Segment Start: DATA TO EXAMINE

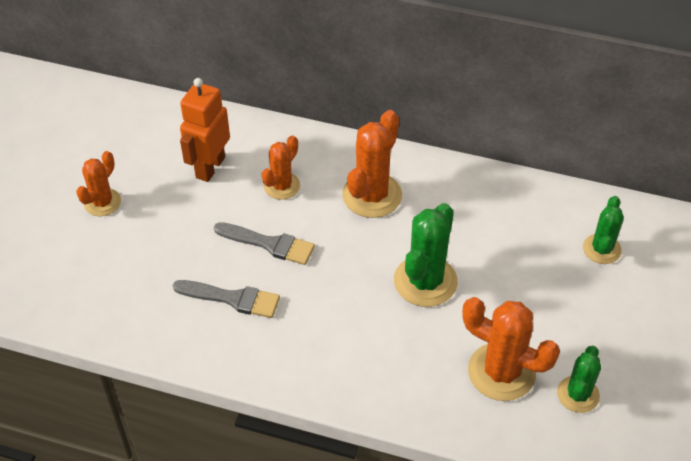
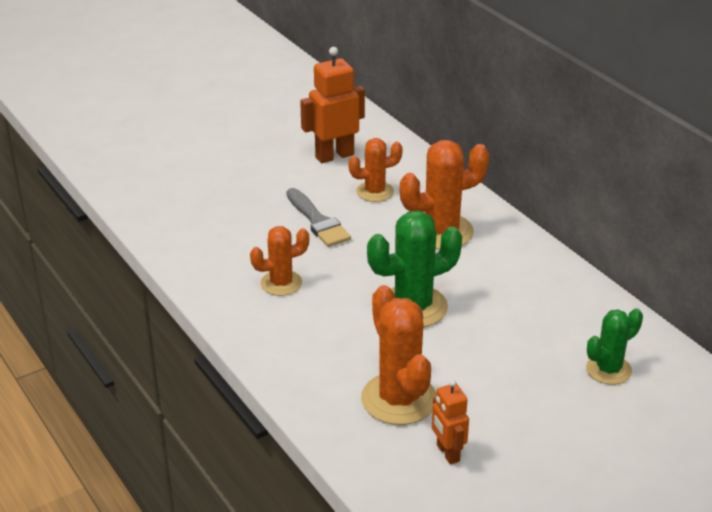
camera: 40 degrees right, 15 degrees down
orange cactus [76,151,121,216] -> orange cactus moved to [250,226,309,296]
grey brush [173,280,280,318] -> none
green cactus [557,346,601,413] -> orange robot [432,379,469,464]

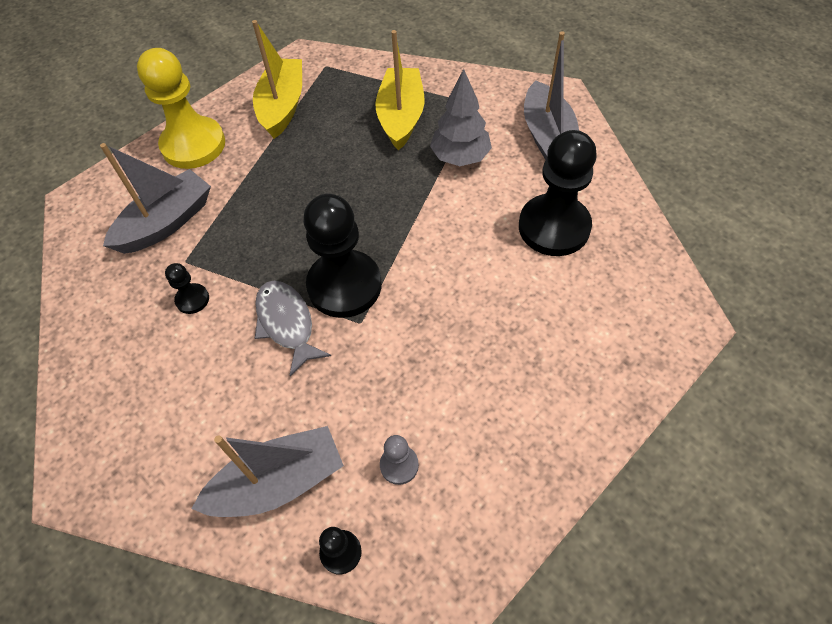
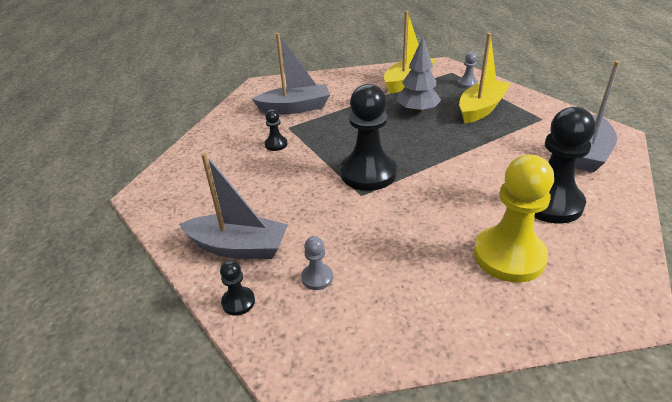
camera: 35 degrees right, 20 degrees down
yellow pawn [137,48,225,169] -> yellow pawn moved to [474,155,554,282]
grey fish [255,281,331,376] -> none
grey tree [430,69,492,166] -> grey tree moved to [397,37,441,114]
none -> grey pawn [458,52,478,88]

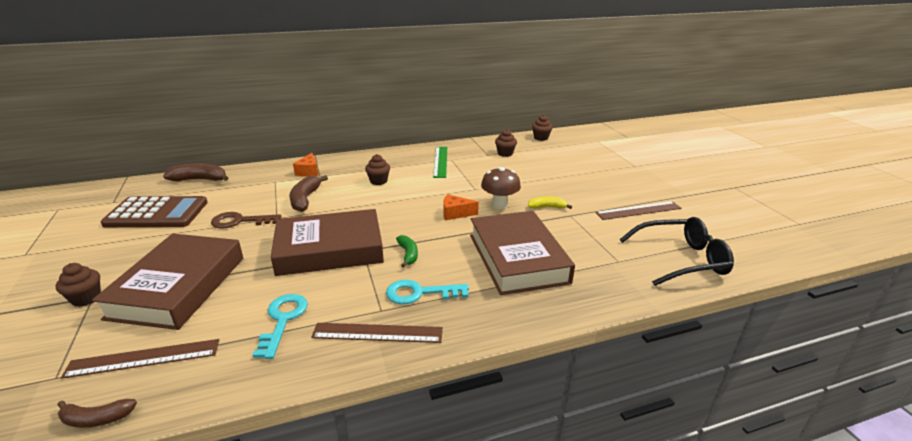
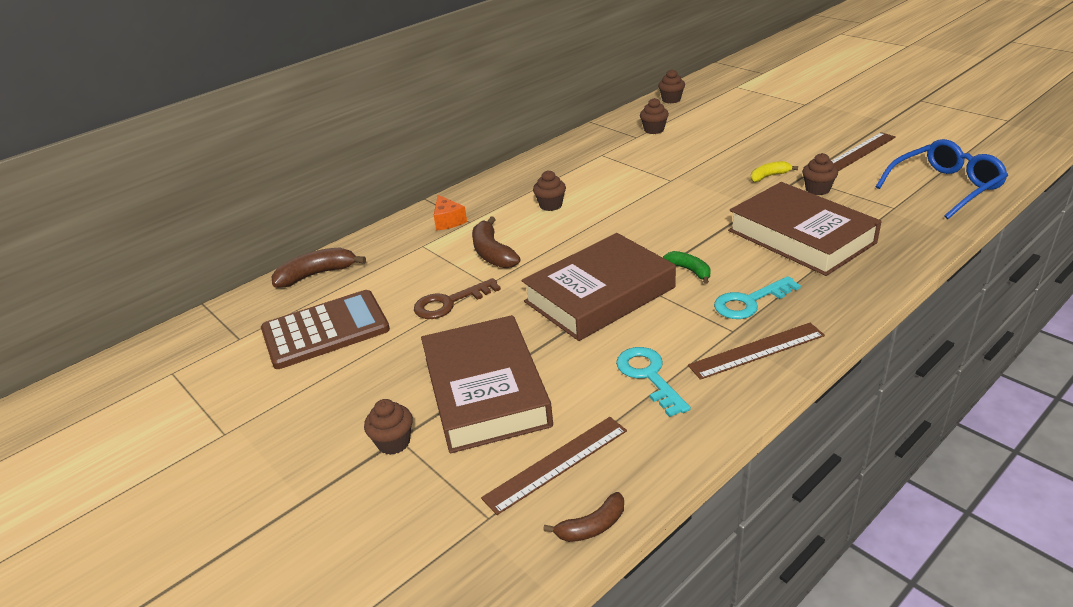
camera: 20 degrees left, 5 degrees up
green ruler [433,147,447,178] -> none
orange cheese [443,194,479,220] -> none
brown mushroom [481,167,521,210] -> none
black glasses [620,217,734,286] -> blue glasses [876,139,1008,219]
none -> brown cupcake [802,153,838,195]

Segment End: DATA TO EXAMINE

Copy the records above exactly, leaving out every picture.

### EXERCISE RESPONSE
camera: 40 degrees right, 15 degrees down
orange cactus [76,151,121,216] -> orange cactus moved to [250,226,309,296]
grey brush [173,280,280,318] -> none
green cactus [557,346,601,413] -> orange robot [432,379,469,464]

camera: 35 degrees right, 20 degrees down
yellow pawn [137,48,225,169] -> yellow pawn moved to [474,155,554,282]
grey fish [255,281,331,376] -> none
grey tree [430,69,492,166] -> grey tree moved to [397,37,441,114]
none -> grey pawn [458,52,478,88]

camera: 20 degrees left, 5 degrees up
green ruler [433,147,447,178] -> none
orange cheese [443,194,479,220] -> none
brown mushroom [481,167,521,210] -> none
black glasses [620,217,734,286] -> blue glasses [876,139,1008,219]
none -> brown cupcake [802,153,838,195]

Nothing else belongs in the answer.